Problem description: After finding the line containing "(480, 198) = (413, 156): none -> pink jar" below, please output that line and each following one through the line containing "(618, 131) = (529, 117): blue jar -> none", exactly as written.

Source information:
○ ○ ○

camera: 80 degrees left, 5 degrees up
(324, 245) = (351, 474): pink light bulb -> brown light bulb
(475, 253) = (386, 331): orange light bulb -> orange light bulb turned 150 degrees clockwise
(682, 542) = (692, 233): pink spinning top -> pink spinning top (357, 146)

○ ○ ○

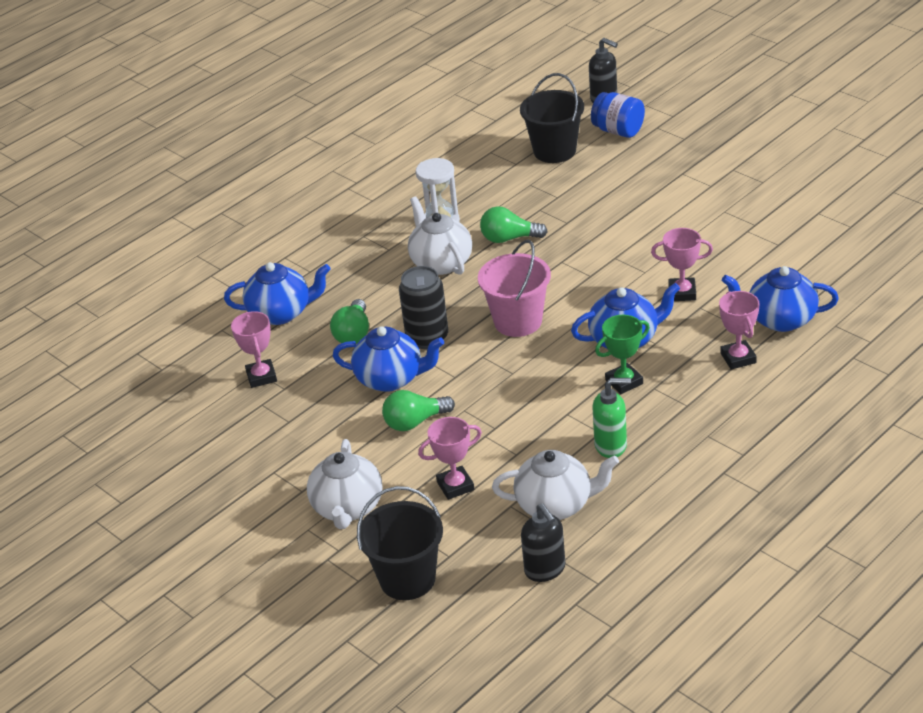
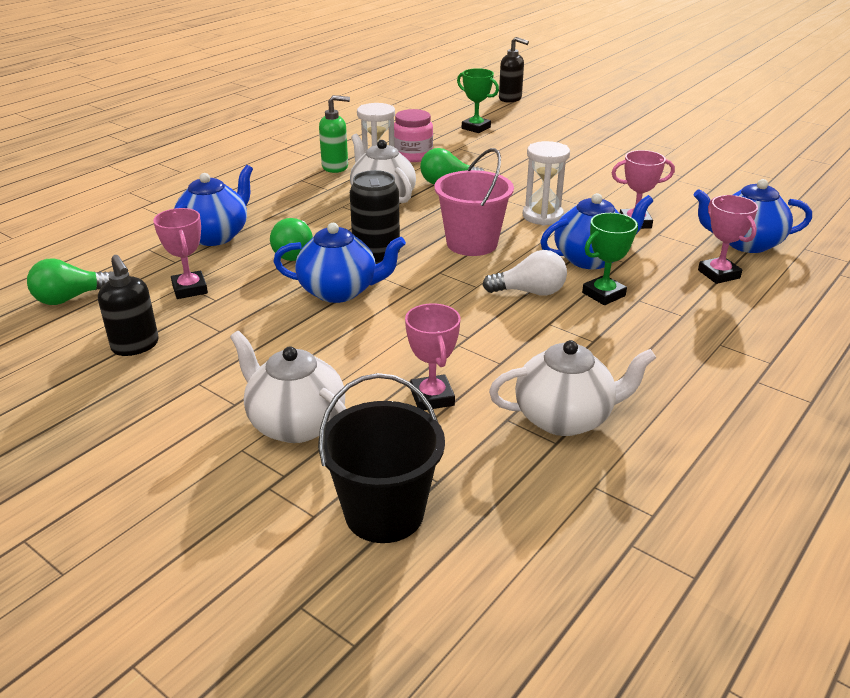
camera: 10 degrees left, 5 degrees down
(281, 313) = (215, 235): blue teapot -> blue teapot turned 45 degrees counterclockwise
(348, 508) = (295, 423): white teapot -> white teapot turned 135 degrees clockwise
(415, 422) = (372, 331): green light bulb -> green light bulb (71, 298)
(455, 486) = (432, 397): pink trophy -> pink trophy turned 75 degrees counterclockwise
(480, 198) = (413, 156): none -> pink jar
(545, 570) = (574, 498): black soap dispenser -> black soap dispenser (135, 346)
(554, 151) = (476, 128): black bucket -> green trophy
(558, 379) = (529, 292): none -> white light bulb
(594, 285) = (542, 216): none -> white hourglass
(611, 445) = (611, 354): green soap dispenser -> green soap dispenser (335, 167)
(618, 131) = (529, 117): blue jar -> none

○ ○ ○

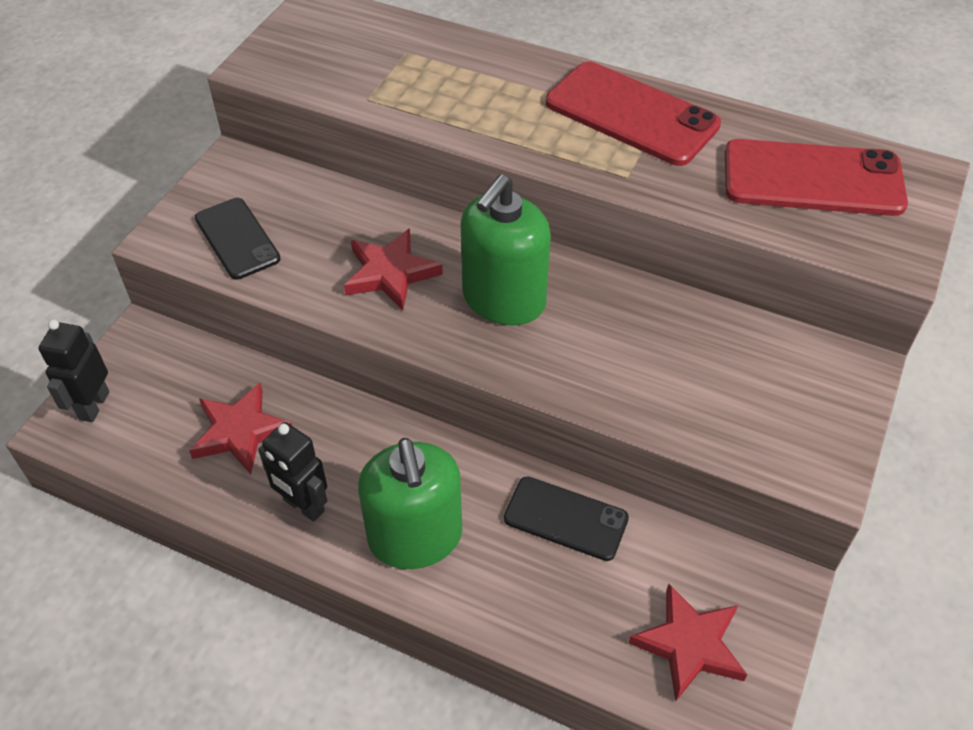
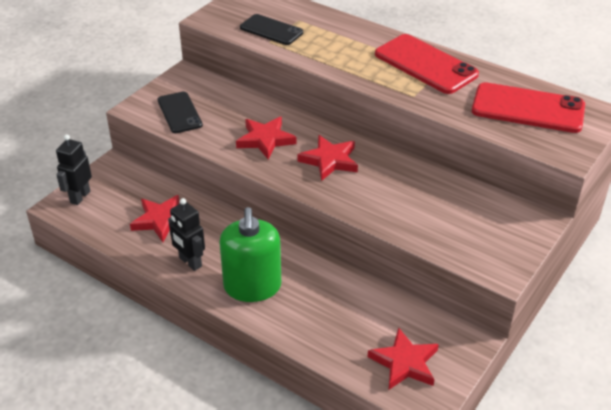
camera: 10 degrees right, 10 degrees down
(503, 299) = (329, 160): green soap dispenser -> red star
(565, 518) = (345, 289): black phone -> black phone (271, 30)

○ ○ ○

Exercise solution:
(480, 198) = (413, 156): none -> pink jar
(545, 570) = (574, 498): black soap dispenser -> black soap dispenser (135, 346)
(554, 151) = (476, 128): black bucket -> green trophy
(558, 379) = (529, 292): none -> white light bulb
(594, 285) = (542, 216): none -> white hourglass
(611, 445) = (611, 354): green soap dispenser -> green soap dispenser (335, 167)
(618, 131) = (529, 117): blue jar -> none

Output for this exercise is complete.